What the task requires: Set down, exactly and with nothing added, the lines running from the one that holds "L1: 15mH (GND, VCC) -> none" to the final line of the records. Pictures stay out of the copy.

Information supplied:
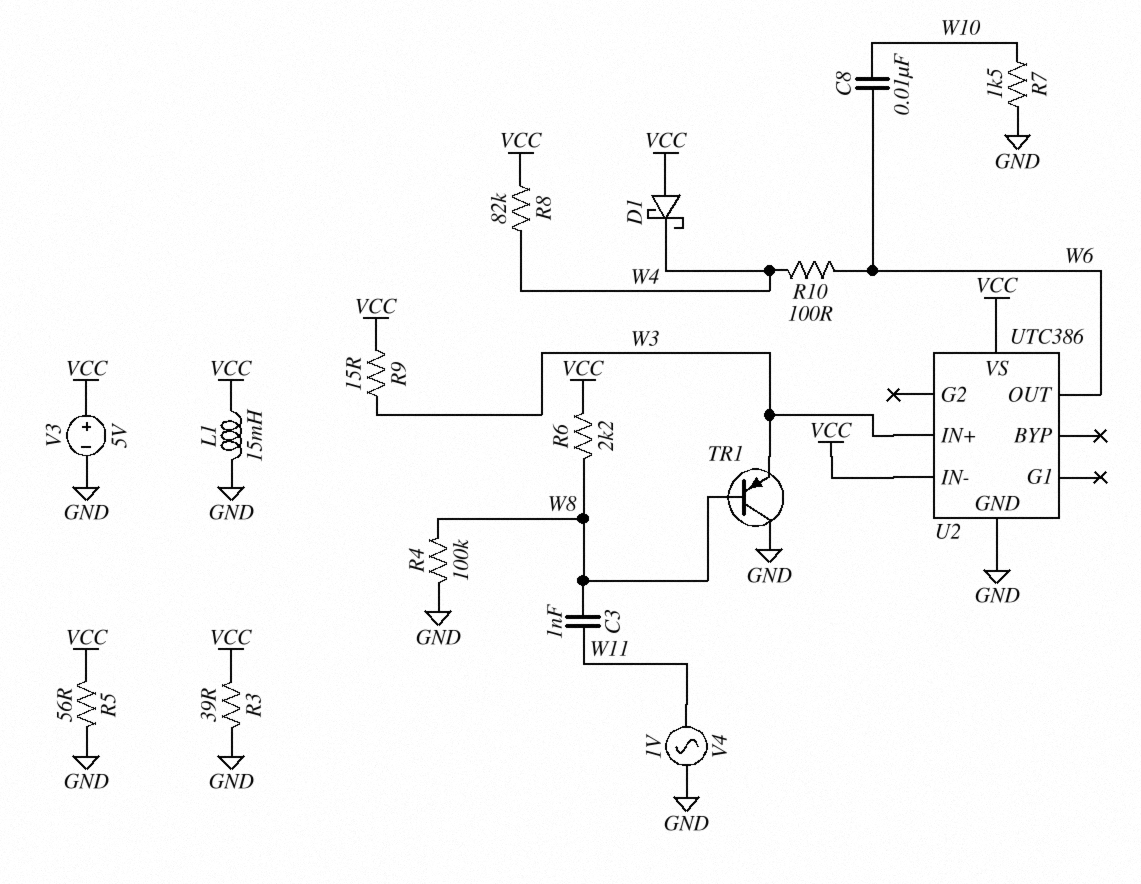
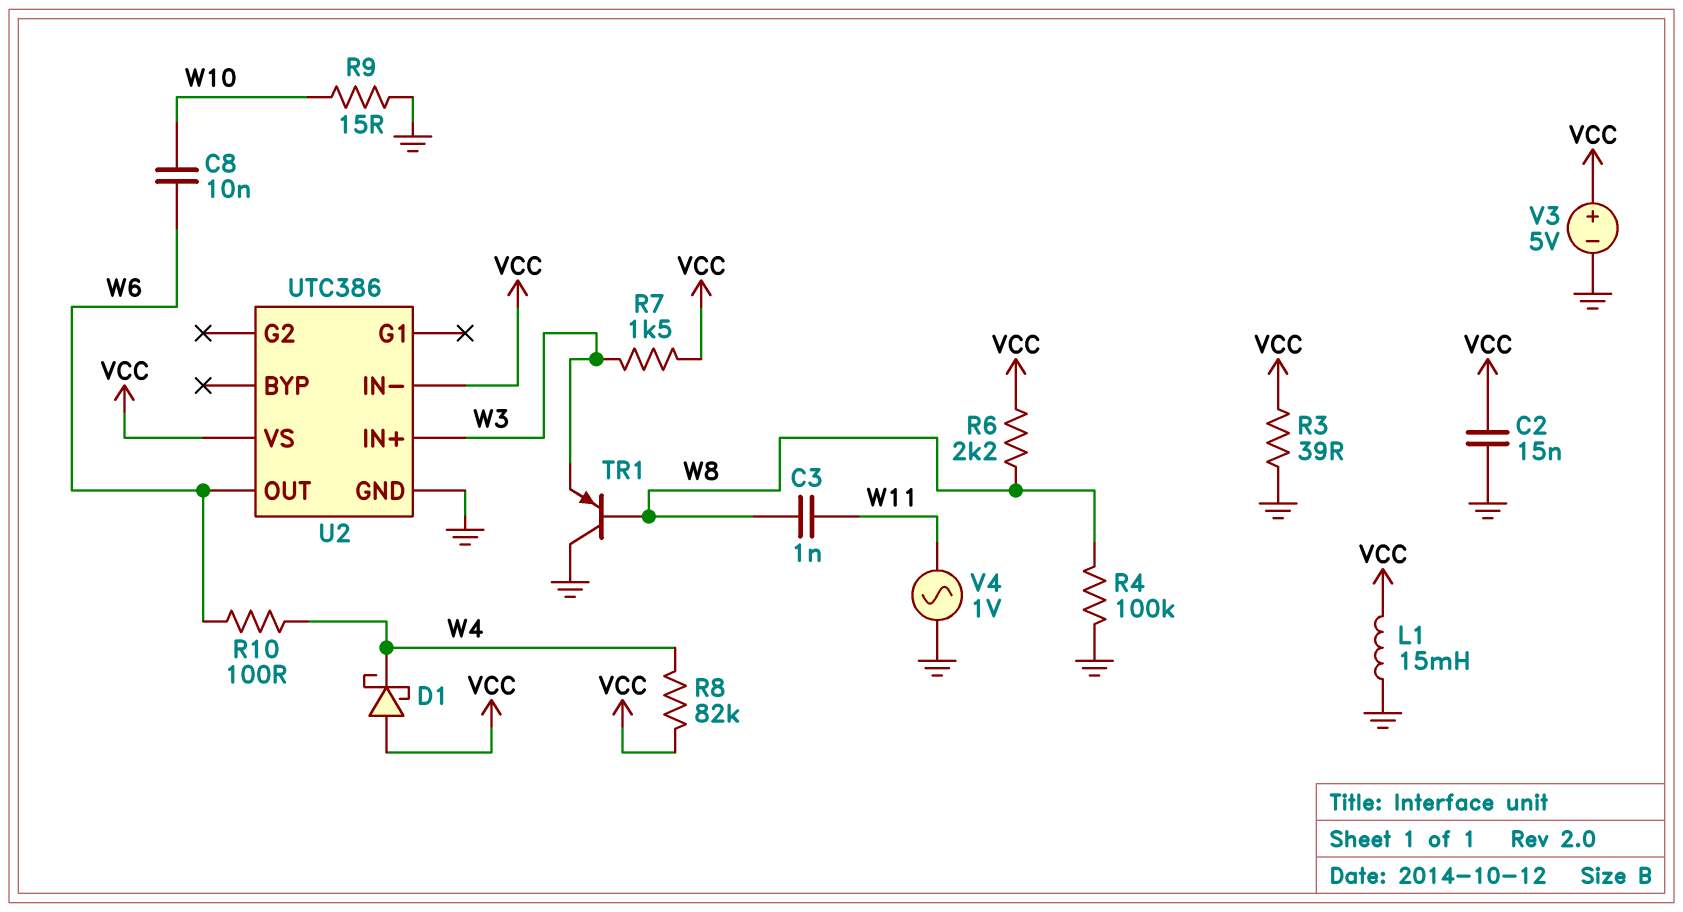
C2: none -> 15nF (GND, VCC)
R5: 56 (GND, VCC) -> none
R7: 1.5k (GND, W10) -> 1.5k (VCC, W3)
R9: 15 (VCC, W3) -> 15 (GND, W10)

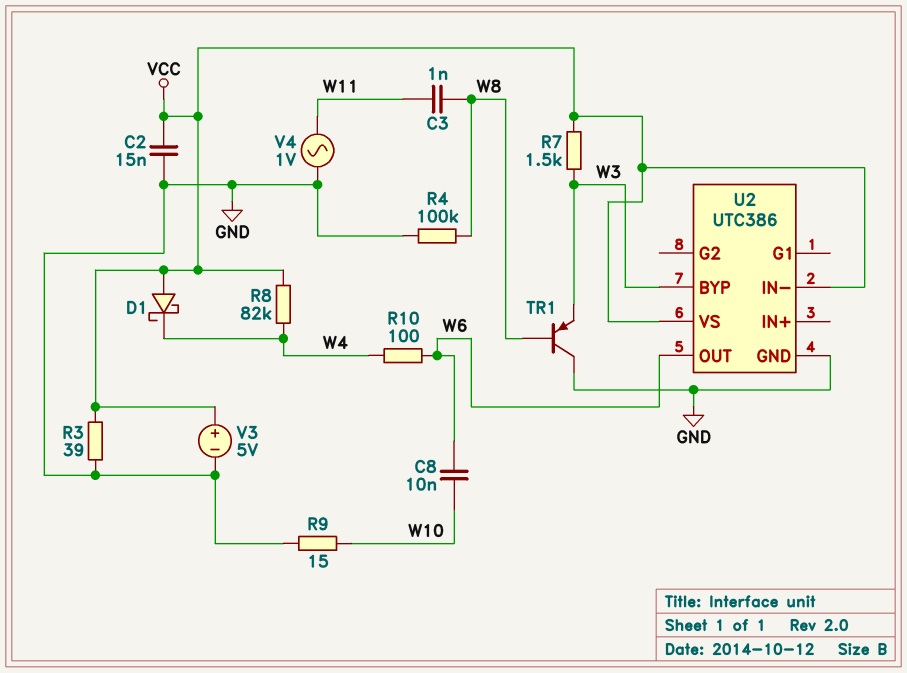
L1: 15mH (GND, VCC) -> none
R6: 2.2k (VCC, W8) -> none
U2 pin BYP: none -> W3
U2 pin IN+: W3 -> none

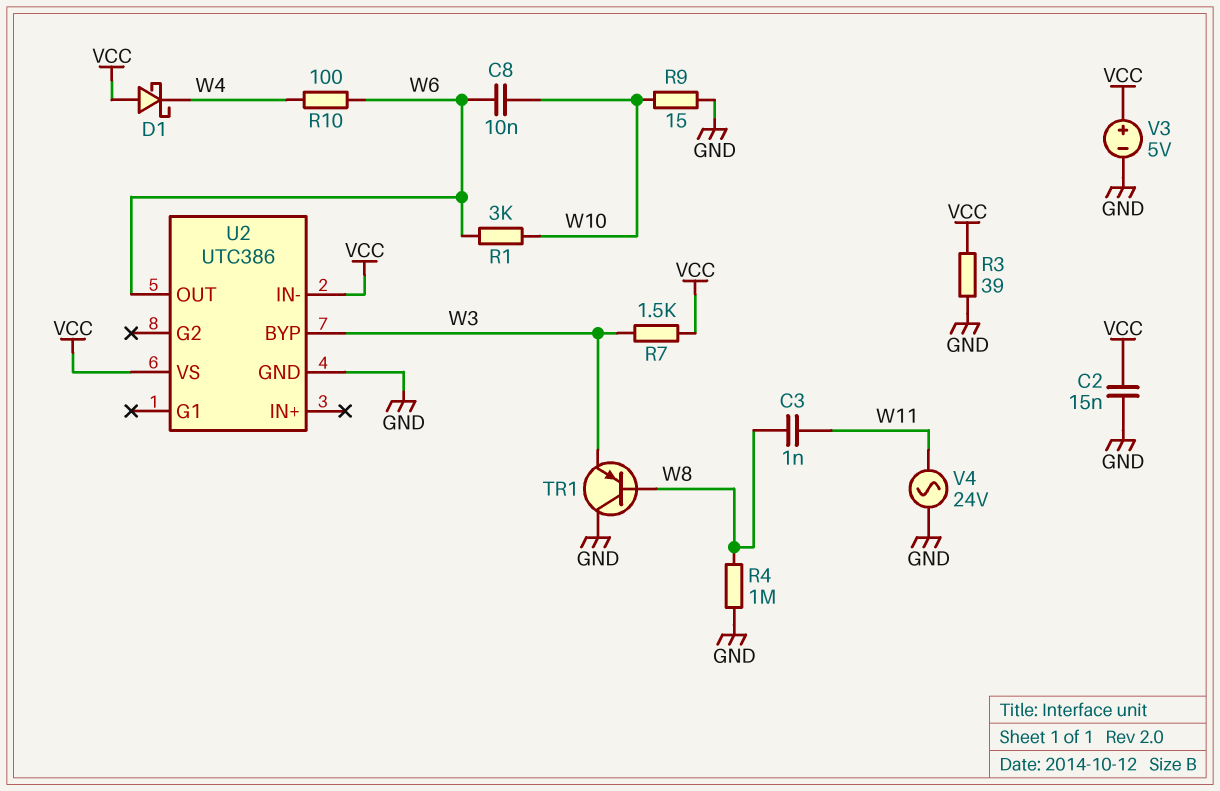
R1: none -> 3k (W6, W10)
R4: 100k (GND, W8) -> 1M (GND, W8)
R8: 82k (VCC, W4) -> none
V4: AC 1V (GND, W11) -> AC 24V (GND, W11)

Task output:
L1: 15mH (GND, VCC) -> none
R6: 2.2k (VCC, W8) -> none
U2 pin BYP: none -> W3
U2 pin IN+: W3 -> none

R1: none -> 3k (W6, W10)
R4: 100k (GND, W8) -> 1M (GND, W8)
R8: 82k (VCC, W4) -> none
V4: AC 1V (GND, W11) -> AC 24V (GND, W11)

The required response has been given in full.